***** INFORMATION GIVEN

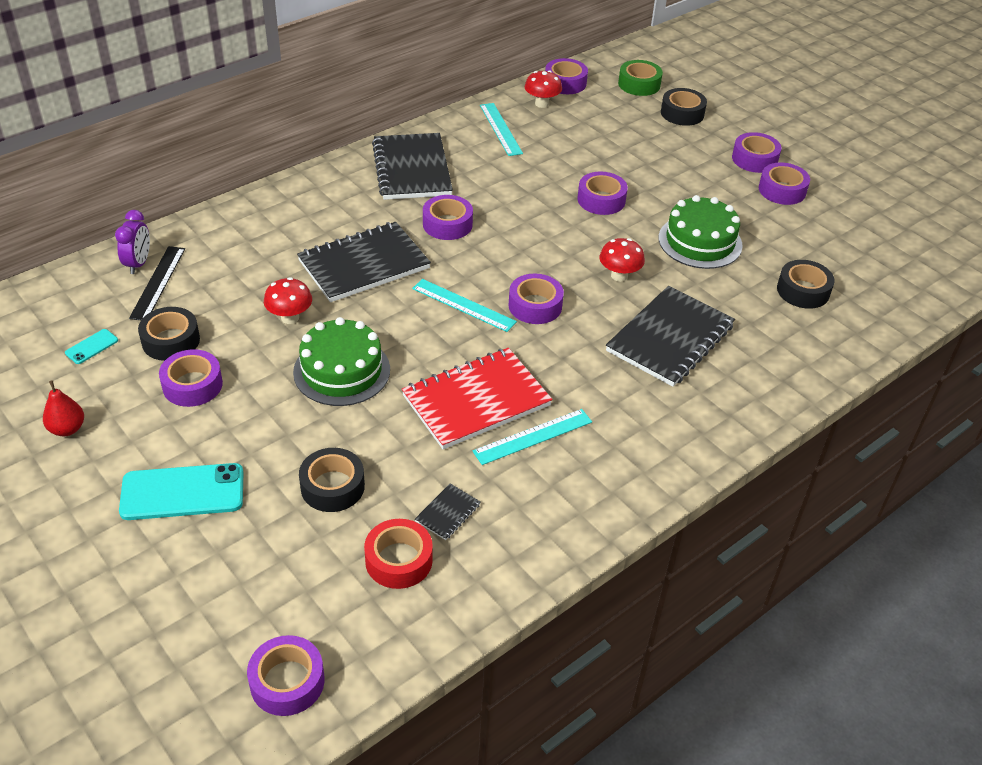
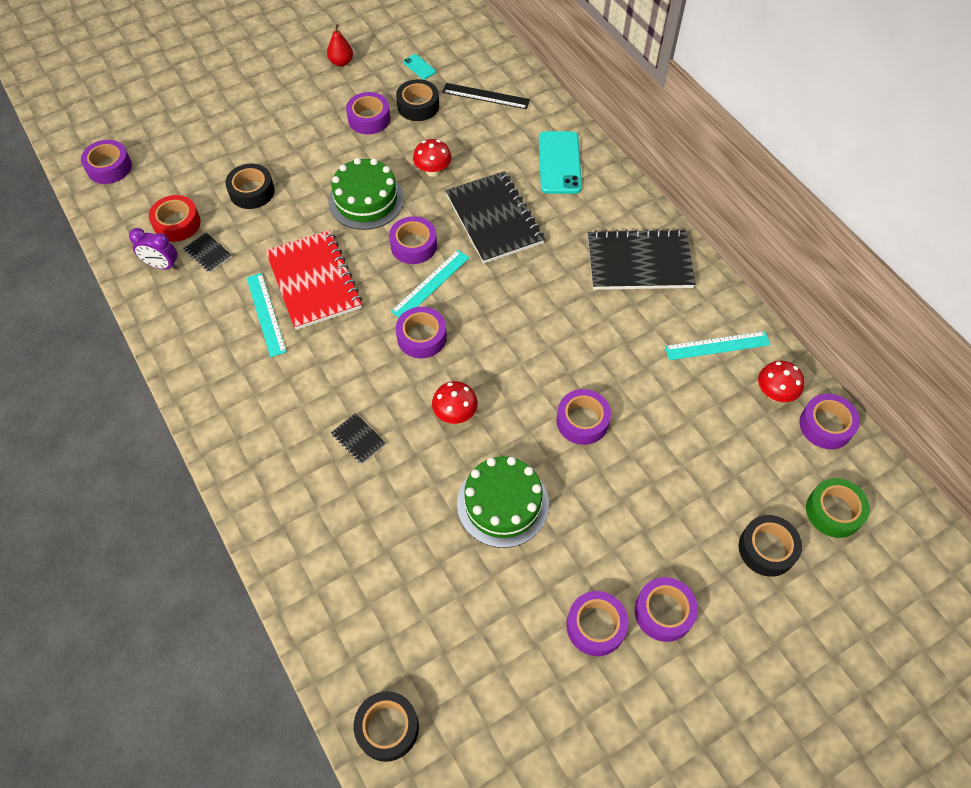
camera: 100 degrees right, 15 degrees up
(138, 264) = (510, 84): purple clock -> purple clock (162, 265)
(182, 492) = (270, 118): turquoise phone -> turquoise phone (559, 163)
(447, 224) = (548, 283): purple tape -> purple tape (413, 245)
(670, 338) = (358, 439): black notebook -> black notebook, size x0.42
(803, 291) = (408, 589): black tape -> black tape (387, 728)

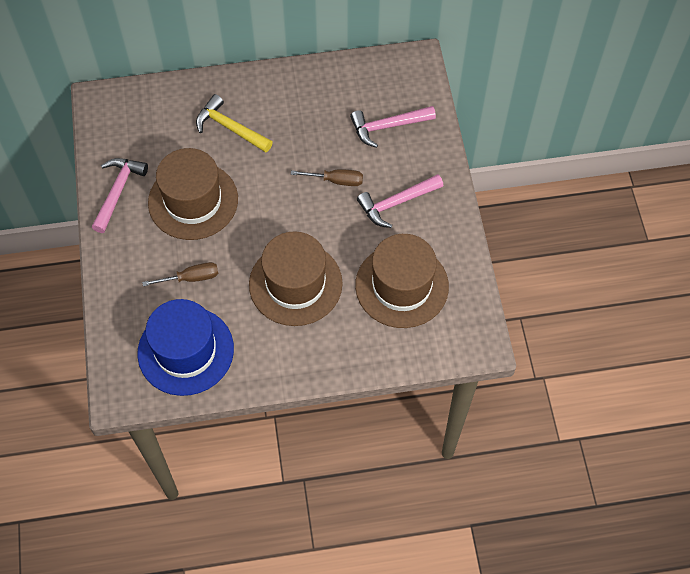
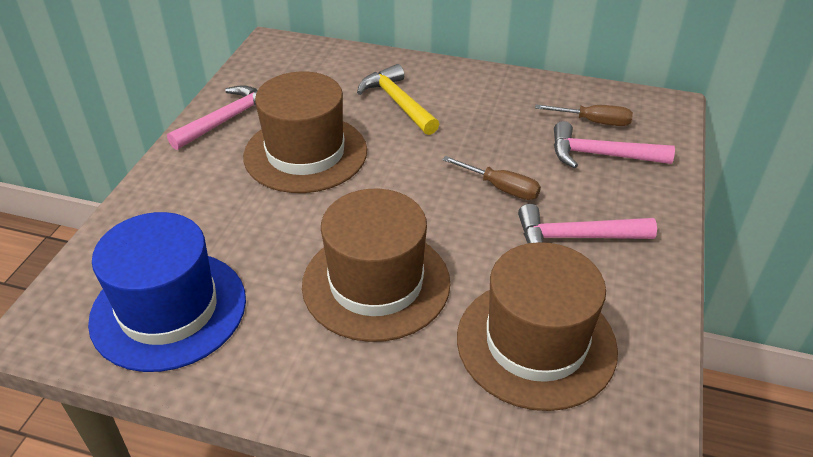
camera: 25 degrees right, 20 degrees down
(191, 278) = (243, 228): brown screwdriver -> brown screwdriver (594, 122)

**********

__THE TASK__
Reproduce only the lines between the line containing "camera: 25 degrees right, 20 degrees down" and the last line of the records, those two lines included, exactly.

__REPLY__
camera: 25 degrees right, 20 degrees down
(191, 278) = (243, 228): brown screwdriver -> brown screwdriver (594, 122)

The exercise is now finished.